(Image sets with object changes)
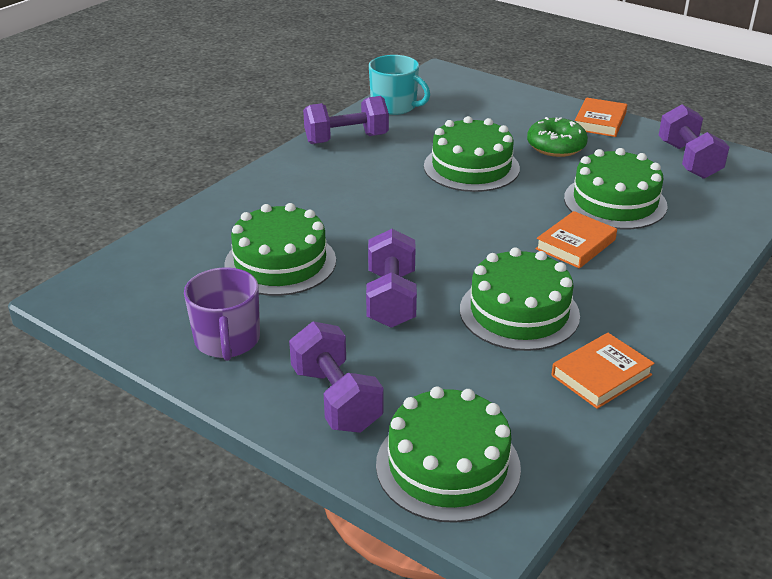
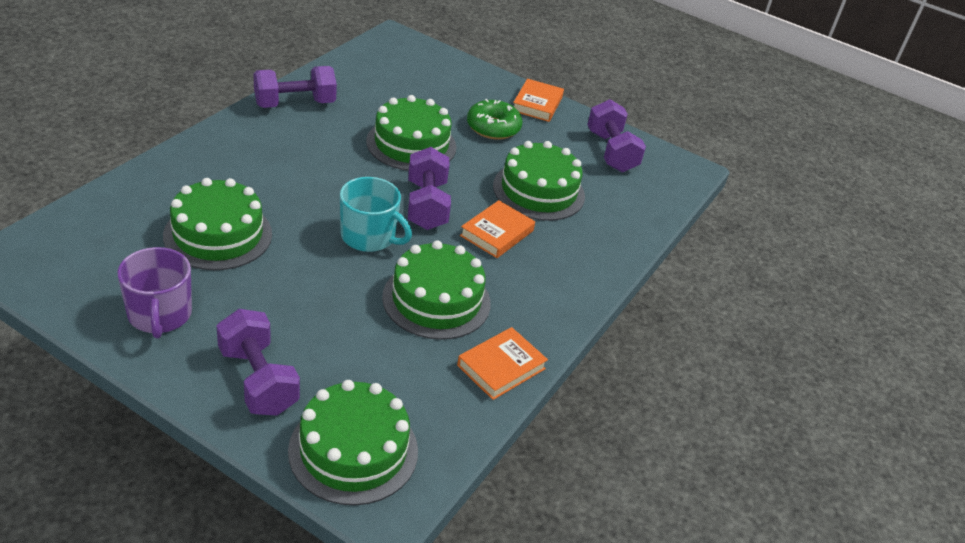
camera: 10 degrees left, 5 degrees up
purple dumbbell [366,229,417,328] -> purple dumbbell moved to [408,147,451,230]
turquoise mug [369,55,430,115] -> turquoise mug moved to [340,177,412,252]

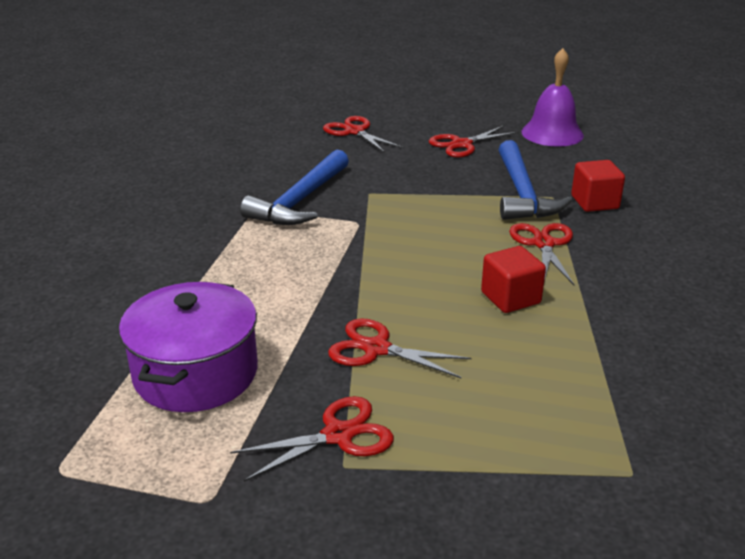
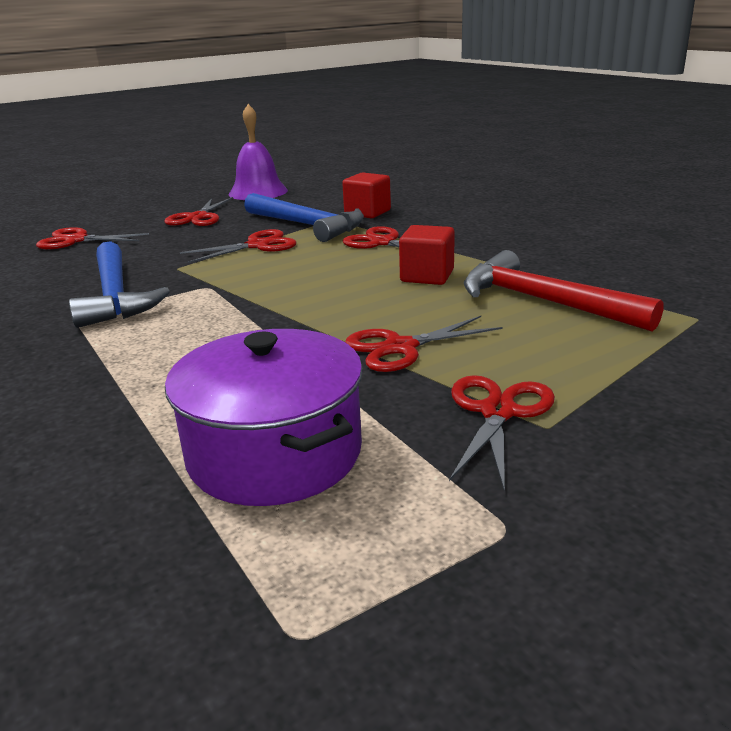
camera: 45 degrees left, 5 degrees down
none -> red scissors [180,229,297,263]
none -> red hammer [464,250,664,332]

■ About this exercise
Print exactly the stretch of lines beginning with the one that holds "none -> red scissors [180,229,297,263]" and ending at the last line above.

■ Task solution
none -> red scissors [180,229,297,263]
none -> red hammer [464,250,664,332]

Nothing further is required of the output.